[DATA TO USE — start]

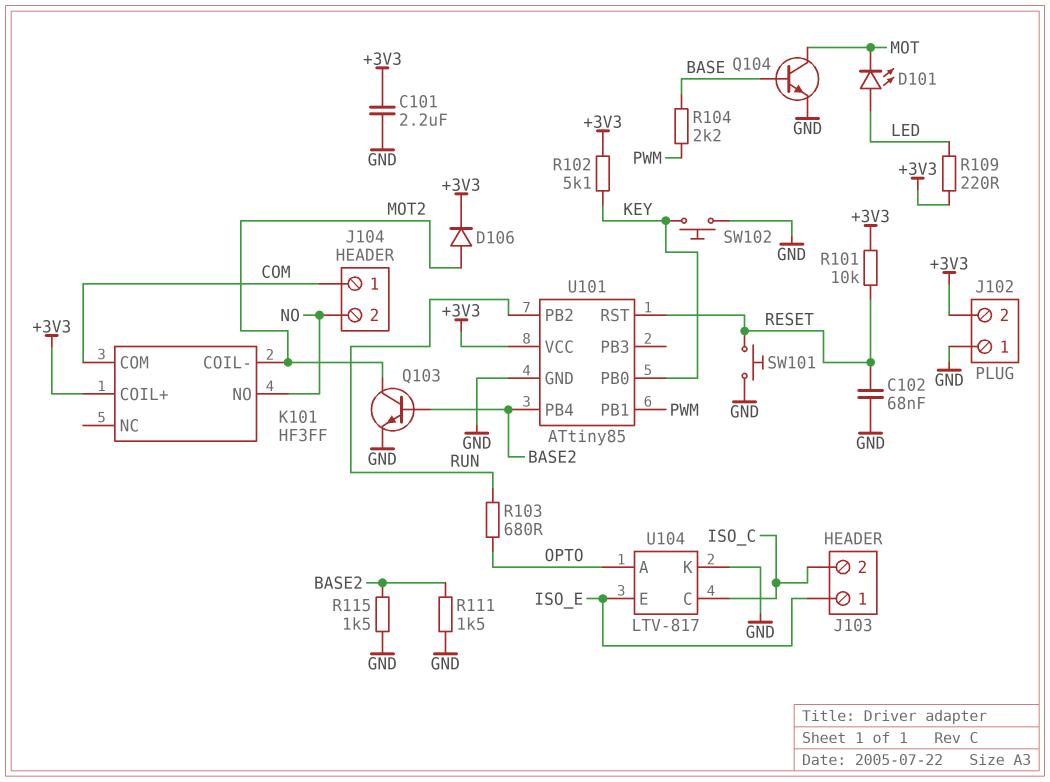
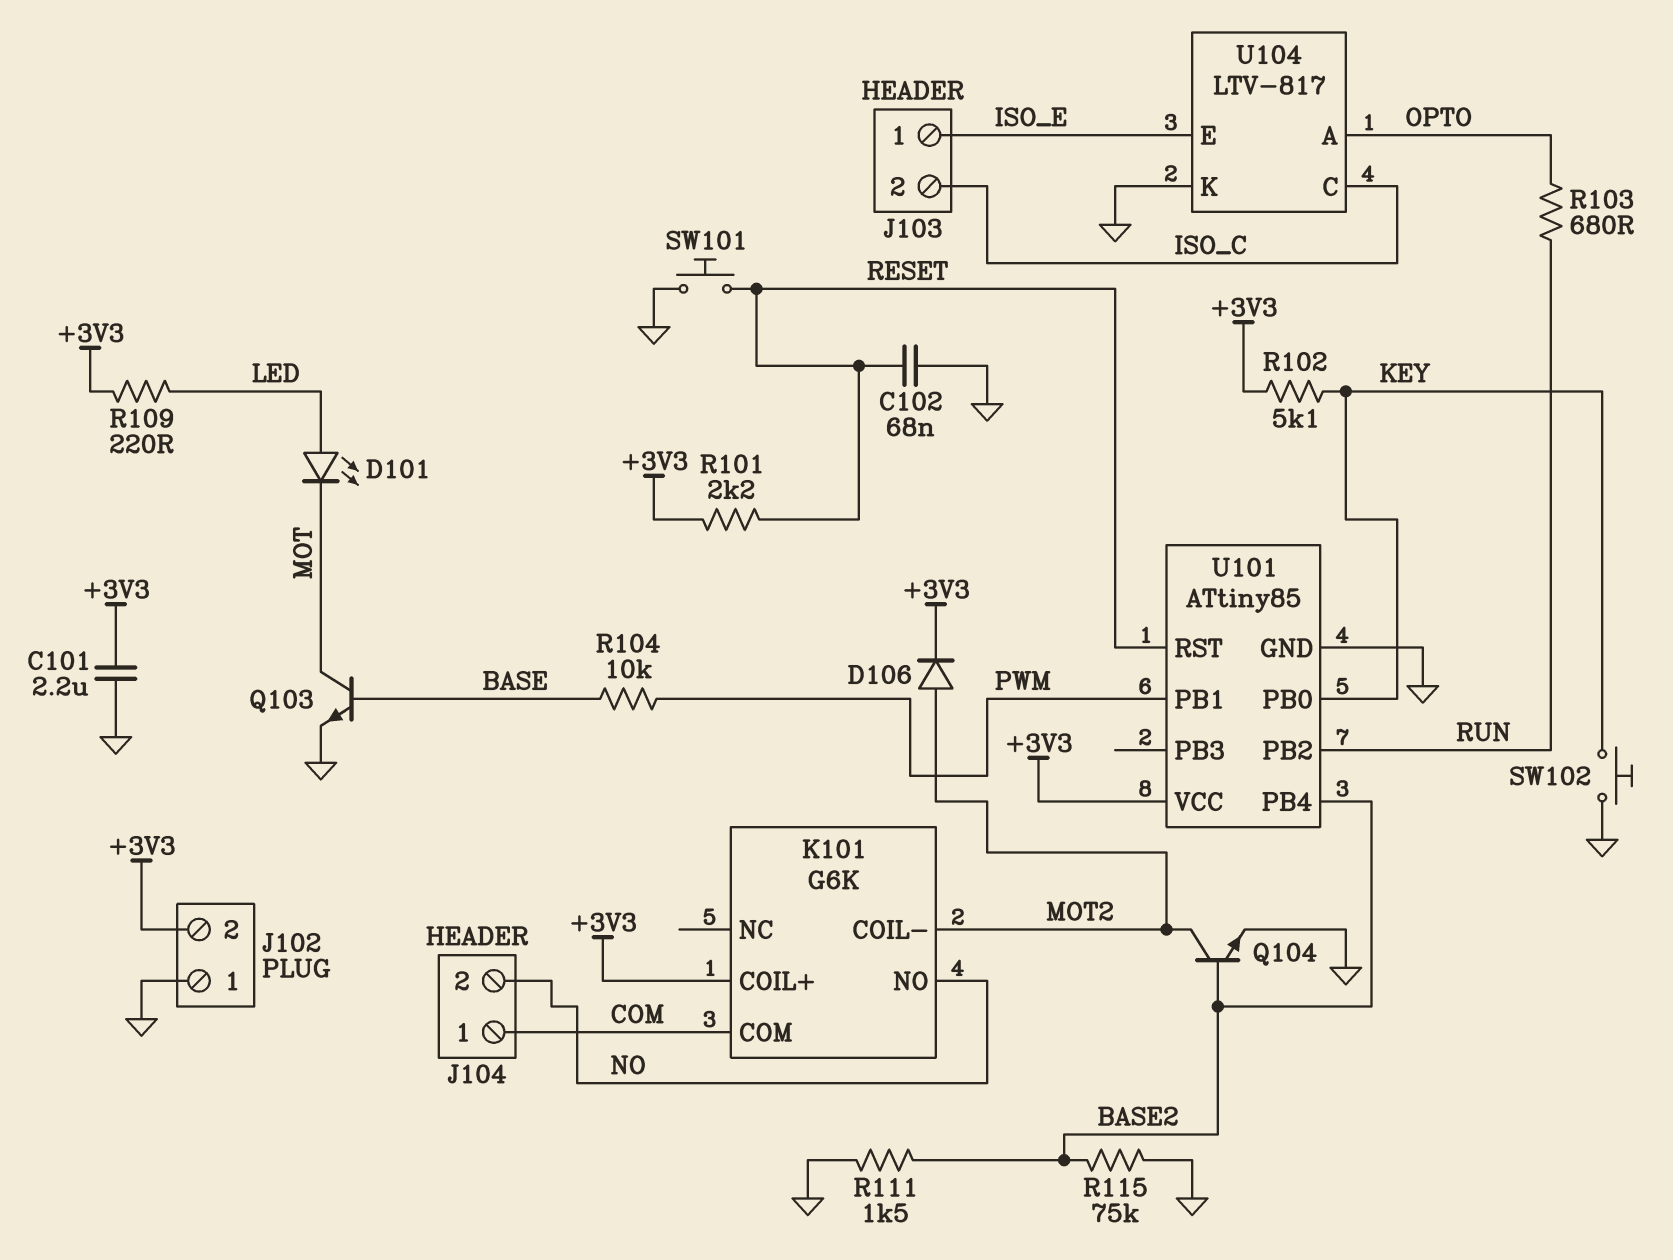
K101: HF3FF -> G6K
Q103: NPN (B BASE2, C MOT2, E GND) -> NPN (B BASE, C MOT, E GND)
Q104: NPN (B BASE, C MOT, E GND) -> NPN (B BASE2, C MOT2, E GND)
R101: 10k (+3V3, RESET) -> 2.2k (+3V3, RESET)
R104: 2.2k (BASE, PWM) -> 10k (BASE, PWM)
R115: 1.5k (BASE2, GND) -> 75k (BASE2, GND)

[DATA TO USE — finish]

WHAT YOU SHOULD DO. Without the pictures, reproduce every entry exactly as written.

YOUR SOLUTION.
K101: HF3FF -> G6K
Q103: NPN (B BASE2, C MOT2, E GND) -> NPN (B BASE, C MOT, E GND)
Q104: NPN (B BASE, C MOT, E GND) -> NPN (B BASE2, C MOT2, E GND)
R101: 10k (+3V3, RESET) -> 2.2k (+3V3, RESET)
R104: 2.2k (BASE, PWM) -> 10k (BASE, PWM)
R115: 1.5k (BASE2, GND) -> 75k (BASE2, GND)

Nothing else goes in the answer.